## Directions
Report every line below that has the string "diamond" in it.

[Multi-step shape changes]
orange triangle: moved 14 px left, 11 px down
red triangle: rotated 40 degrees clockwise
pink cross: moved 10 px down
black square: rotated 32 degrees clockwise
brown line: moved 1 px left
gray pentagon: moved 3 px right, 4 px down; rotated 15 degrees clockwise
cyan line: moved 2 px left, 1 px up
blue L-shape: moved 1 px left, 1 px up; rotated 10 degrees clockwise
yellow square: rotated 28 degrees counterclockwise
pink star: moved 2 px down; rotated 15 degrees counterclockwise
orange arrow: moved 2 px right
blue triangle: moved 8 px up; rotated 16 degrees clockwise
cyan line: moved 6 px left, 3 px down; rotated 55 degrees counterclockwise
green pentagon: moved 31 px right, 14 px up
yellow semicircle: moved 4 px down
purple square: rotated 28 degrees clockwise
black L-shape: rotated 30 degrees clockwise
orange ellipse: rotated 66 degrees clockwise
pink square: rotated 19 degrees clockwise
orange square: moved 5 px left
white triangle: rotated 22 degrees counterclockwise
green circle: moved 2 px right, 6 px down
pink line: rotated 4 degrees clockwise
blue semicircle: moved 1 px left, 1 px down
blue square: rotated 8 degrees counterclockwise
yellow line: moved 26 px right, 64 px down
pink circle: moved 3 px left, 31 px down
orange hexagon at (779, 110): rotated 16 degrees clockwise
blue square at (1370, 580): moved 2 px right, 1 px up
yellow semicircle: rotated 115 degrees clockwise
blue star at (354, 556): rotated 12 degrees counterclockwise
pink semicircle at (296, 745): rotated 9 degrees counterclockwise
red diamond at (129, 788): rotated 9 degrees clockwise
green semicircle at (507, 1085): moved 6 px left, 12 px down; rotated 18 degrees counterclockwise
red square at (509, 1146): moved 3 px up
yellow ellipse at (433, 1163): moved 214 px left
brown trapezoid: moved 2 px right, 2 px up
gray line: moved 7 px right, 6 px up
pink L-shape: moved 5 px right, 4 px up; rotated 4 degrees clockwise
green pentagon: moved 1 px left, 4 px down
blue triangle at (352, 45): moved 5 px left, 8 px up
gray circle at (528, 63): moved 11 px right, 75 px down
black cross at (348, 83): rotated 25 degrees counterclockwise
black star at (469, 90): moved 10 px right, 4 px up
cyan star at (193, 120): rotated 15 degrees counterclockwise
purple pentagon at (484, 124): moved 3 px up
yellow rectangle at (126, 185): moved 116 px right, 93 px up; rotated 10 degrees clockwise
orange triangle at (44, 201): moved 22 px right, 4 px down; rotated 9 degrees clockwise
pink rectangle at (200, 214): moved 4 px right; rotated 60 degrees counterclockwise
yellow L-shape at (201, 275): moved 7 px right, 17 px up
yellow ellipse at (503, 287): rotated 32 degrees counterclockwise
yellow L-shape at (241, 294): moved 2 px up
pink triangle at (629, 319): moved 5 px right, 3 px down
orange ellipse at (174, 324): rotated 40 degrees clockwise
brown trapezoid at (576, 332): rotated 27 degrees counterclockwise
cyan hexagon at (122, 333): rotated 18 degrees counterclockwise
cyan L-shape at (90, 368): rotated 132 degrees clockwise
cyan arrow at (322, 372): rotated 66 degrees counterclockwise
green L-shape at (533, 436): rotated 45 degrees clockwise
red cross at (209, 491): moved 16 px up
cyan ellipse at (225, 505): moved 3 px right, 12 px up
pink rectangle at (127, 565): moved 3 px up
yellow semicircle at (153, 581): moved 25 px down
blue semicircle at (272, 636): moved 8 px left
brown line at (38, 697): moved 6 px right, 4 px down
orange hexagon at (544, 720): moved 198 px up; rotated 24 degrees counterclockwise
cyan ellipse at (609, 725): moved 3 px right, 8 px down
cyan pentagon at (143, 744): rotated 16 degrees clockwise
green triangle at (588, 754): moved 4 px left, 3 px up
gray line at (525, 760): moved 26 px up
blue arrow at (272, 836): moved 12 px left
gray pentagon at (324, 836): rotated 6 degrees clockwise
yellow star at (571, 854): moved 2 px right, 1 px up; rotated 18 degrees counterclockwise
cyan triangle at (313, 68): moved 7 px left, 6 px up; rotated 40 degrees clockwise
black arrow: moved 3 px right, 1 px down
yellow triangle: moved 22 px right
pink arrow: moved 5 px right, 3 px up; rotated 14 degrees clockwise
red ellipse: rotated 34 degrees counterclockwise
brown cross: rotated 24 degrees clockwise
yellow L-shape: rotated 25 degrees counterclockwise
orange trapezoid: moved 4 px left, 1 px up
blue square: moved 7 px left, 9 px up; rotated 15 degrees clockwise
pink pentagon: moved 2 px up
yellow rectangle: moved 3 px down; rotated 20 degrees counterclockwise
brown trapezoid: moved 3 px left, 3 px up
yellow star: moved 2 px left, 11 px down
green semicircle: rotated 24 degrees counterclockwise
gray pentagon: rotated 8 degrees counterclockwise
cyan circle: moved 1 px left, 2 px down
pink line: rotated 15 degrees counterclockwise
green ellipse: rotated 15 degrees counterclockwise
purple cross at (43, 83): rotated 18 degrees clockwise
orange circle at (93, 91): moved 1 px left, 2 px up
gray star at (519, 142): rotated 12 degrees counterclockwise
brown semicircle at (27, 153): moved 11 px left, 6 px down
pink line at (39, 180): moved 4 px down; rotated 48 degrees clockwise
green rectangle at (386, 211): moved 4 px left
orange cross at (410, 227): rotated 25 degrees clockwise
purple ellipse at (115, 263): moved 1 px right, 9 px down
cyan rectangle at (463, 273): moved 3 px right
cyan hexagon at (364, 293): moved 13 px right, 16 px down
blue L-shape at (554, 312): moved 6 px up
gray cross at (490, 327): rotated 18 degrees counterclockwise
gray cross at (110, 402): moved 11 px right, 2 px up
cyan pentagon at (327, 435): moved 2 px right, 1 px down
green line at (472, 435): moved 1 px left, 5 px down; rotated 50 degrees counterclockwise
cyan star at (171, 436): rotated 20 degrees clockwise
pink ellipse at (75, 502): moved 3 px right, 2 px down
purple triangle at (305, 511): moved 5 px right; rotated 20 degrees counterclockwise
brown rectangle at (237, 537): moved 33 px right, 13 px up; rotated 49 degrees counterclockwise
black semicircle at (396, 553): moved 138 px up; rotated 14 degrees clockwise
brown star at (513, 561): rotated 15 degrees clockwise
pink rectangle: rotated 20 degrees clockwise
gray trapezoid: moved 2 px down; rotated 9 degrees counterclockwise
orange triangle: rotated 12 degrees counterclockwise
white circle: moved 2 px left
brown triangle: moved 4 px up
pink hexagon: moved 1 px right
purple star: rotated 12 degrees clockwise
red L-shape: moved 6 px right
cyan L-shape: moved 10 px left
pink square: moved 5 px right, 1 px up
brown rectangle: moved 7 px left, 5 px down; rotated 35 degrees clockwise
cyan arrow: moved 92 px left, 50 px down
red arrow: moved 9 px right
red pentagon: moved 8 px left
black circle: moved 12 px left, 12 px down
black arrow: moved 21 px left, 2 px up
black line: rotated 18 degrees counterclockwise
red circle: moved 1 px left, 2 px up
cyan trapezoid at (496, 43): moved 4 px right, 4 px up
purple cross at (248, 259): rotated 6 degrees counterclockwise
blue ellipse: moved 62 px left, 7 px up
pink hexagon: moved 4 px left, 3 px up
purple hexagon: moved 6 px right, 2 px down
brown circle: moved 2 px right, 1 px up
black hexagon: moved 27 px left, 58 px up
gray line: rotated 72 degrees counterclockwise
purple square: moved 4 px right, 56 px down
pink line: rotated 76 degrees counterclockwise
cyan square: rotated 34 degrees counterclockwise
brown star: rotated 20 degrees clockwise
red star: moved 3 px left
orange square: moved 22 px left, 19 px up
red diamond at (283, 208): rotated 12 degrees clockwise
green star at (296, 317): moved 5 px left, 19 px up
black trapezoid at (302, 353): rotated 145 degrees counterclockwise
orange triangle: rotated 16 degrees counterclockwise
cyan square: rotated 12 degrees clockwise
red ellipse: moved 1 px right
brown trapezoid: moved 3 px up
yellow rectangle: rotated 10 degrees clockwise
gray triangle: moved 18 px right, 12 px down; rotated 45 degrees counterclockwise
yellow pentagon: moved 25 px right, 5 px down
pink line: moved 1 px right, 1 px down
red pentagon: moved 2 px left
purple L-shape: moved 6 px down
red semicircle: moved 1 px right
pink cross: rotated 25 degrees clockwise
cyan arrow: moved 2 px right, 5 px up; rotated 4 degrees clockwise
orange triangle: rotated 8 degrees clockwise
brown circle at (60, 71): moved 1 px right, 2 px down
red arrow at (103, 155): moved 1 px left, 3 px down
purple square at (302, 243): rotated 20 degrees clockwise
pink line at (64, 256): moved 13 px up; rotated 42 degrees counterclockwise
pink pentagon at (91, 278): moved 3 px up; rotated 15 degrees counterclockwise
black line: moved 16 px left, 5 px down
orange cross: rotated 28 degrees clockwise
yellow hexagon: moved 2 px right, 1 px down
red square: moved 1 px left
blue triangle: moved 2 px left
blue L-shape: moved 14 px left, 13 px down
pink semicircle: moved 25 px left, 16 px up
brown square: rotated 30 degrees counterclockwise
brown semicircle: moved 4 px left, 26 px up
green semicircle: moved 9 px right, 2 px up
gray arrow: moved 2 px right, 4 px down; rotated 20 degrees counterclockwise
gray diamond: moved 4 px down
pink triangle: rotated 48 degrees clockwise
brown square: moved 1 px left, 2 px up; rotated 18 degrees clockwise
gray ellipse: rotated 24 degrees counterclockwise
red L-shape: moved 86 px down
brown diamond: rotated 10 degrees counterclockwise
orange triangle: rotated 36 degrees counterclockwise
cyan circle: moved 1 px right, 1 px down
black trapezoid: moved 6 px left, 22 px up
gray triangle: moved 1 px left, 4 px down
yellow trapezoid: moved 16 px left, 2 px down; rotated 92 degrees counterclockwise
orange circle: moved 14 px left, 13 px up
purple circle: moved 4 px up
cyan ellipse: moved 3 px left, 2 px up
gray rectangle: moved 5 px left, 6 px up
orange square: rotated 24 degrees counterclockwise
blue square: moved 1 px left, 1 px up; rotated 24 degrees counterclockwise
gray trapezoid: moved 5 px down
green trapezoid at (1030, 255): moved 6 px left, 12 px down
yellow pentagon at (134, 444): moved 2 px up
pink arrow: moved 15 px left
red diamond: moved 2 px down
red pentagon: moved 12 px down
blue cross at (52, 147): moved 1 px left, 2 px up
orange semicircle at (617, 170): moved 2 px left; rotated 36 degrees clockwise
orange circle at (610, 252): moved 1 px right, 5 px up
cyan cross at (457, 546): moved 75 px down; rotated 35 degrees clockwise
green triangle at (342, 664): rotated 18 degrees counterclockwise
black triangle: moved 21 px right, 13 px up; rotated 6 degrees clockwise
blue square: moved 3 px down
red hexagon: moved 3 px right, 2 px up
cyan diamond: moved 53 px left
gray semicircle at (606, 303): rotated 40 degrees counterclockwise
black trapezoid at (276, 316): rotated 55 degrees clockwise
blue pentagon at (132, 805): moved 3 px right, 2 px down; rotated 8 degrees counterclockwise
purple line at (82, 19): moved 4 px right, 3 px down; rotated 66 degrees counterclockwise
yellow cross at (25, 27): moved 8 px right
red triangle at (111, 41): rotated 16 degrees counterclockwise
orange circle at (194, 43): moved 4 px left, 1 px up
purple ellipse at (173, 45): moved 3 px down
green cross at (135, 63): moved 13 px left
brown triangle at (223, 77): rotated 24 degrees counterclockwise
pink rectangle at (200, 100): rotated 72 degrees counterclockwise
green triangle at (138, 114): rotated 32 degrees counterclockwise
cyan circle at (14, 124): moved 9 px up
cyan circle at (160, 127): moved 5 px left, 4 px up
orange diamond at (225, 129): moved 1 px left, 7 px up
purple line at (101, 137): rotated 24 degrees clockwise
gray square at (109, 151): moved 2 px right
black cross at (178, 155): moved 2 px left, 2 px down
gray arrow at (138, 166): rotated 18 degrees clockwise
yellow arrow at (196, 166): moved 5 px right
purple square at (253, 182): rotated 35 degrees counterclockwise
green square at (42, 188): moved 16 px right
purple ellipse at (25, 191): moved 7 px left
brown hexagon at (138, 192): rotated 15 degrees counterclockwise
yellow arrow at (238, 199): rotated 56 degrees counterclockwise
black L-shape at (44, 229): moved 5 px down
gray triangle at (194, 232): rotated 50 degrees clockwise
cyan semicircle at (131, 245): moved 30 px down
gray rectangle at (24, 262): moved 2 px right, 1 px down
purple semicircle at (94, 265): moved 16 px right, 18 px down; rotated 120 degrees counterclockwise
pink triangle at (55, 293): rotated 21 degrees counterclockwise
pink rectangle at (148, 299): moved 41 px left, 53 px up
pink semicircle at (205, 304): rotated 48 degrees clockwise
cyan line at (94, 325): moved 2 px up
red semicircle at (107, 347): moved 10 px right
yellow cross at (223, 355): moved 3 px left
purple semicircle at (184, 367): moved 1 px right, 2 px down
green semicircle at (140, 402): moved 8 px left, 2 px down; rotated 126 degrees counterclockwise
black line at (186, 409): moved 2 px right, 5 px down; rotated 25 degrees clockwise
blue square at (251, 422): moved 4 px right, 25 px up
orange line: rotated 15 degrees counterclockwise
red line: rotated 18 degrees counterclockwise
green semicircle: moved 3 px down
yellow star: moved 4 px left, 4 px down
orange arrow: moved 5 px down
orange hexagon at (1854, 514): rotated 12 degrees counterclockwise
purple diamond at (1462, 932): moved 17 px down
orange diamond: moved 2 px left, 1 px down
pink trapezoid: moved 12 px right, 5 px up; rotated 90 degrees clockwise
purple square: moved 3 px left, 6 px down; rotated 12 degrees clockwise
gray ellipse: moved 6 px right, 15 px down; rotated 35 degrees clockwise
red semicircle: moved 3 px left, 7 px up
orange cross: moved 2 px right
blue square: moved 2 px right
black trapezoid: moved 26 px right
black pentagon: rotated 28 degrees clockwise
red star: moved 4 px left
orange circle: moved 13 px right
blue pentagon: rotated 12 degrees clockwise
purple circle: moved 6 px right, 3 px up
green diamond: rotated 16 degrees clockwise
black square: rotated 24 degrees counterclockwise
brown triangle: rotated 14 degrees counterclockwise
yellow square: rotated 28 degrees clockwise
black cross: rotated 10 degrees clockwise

## Response box
red diamond at (129, 788): rotated 9 degrees clockwise
red diamond at (283, 208): rotated 12 degrees clockwise
gray diamond: moved 4 px down
brown diamond: rotated 10 degrees counterclockwise
red diamond: moved 2 px down
cyan diamond: moved 53 px left
orange diamond at (225, 129): moved 1 px left, 7 px up
purple diamond at (1462, 932): moved 17 px down
orange diamond: moved 2 px left, 1 px down
green diamond: rotated 16 degrees clockwise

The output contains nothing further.